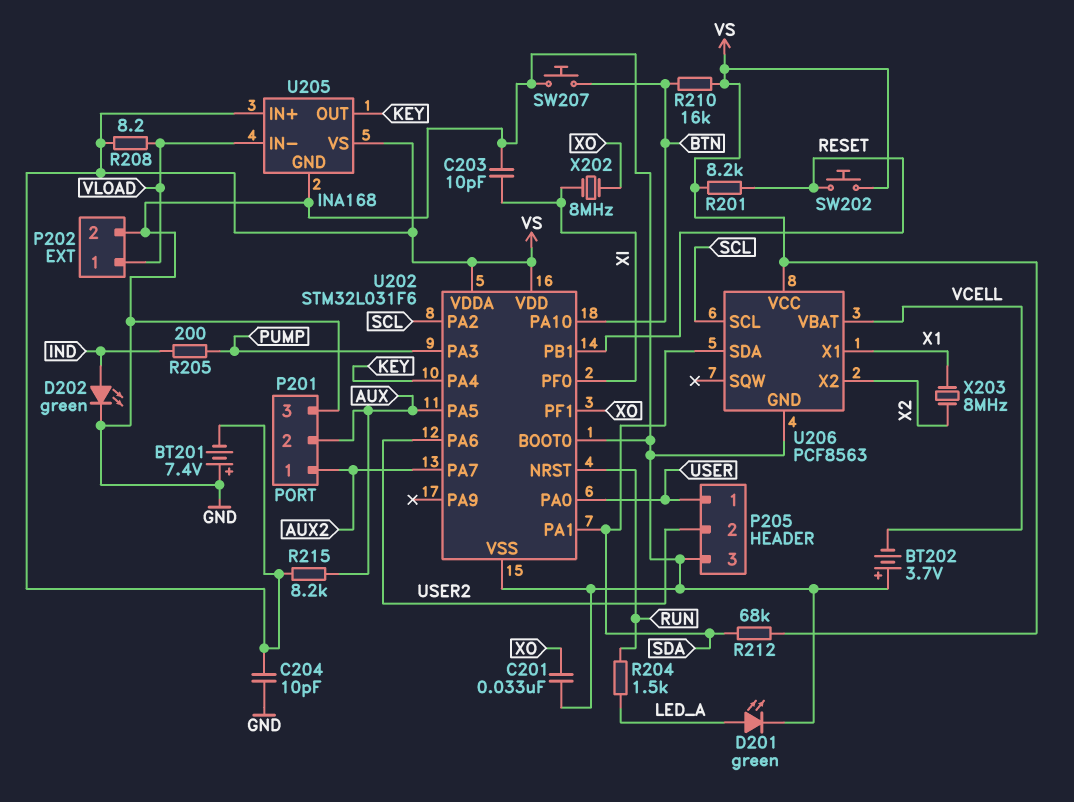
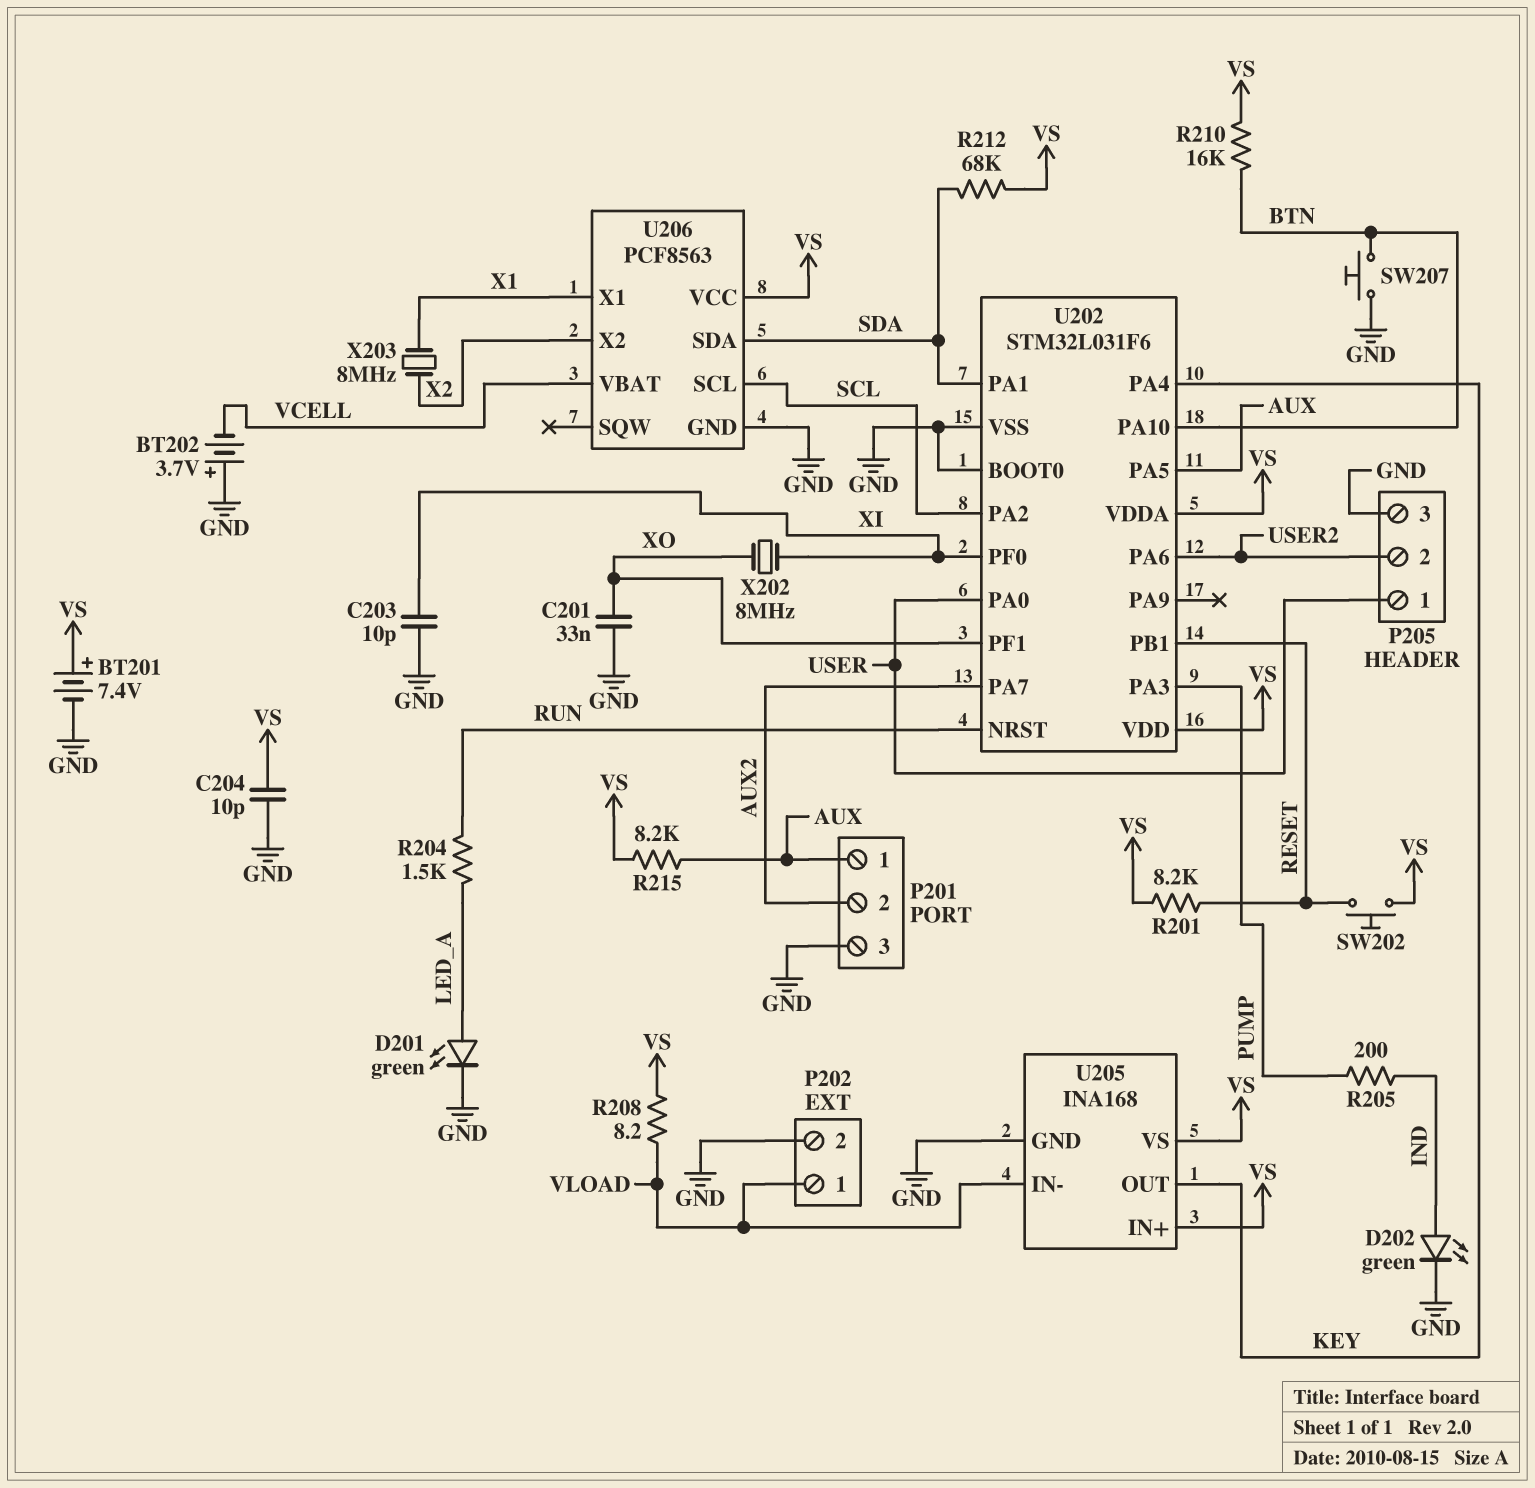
BT201: 7.4V (plus GND, minus VS) -> 7.4V (plus VS, minus GND)
P201 pin 1: AUX2 -> AUX
P201 pin 2: AUX -> AUX2

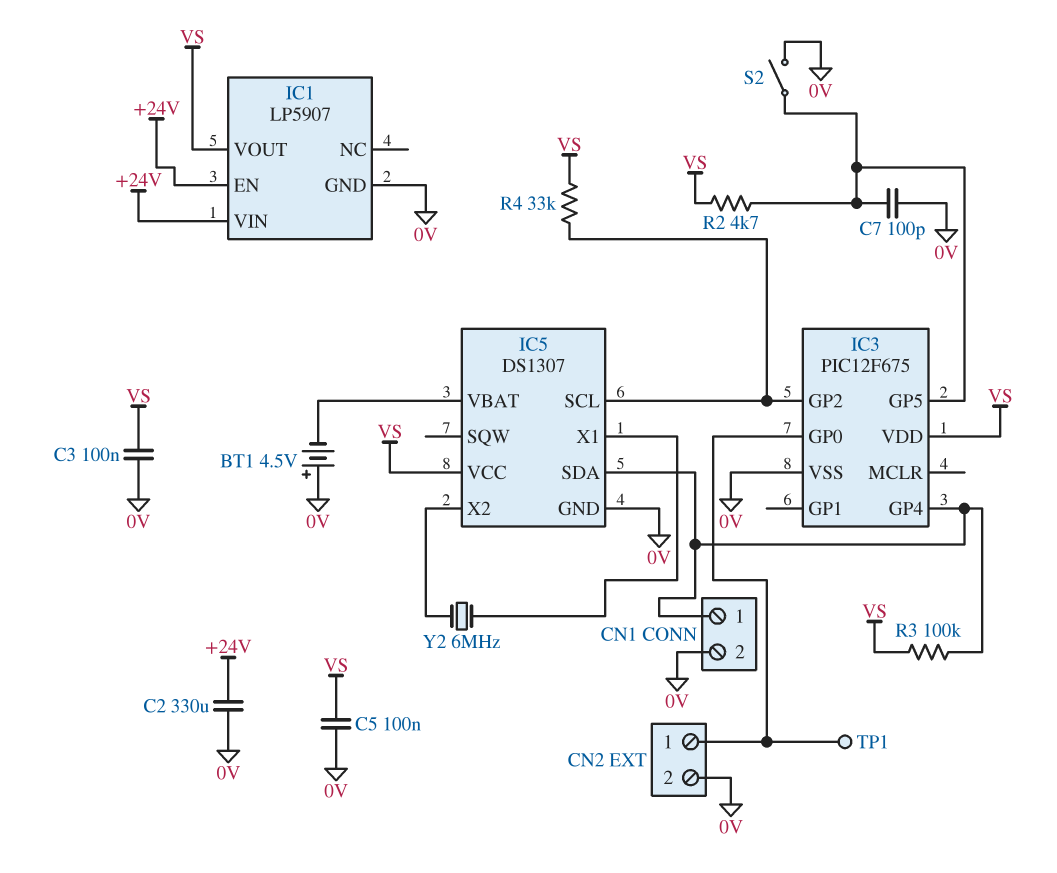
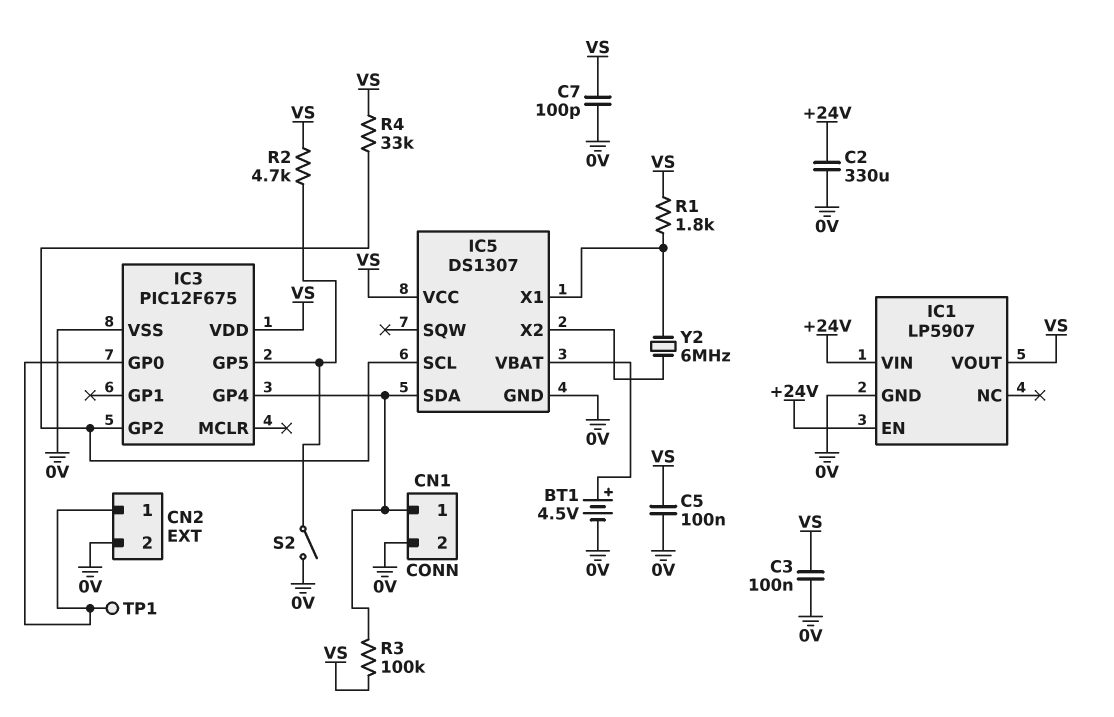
BT1: 4.5V (plus 0V, minus IC5/VBAT) -> 4.5V (plus IC5/VBAT, minus 0V)
C7: 100pF (0V, IC3/GP5) -> 100pF (0V, VS)
R1: none -> 1.8k (IC5/X1, VS)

● **Directions**
Reproduce every line above containing "plus".

● **Response**
BT201: 7.4V (plus GND, minus VS) -> 7.4V (plus VS, minus GND)
BT1: 4.5V (plus 0V, minus IC5/VBAT) -> 4.5V (plus IC5/VBAT, minus 0V)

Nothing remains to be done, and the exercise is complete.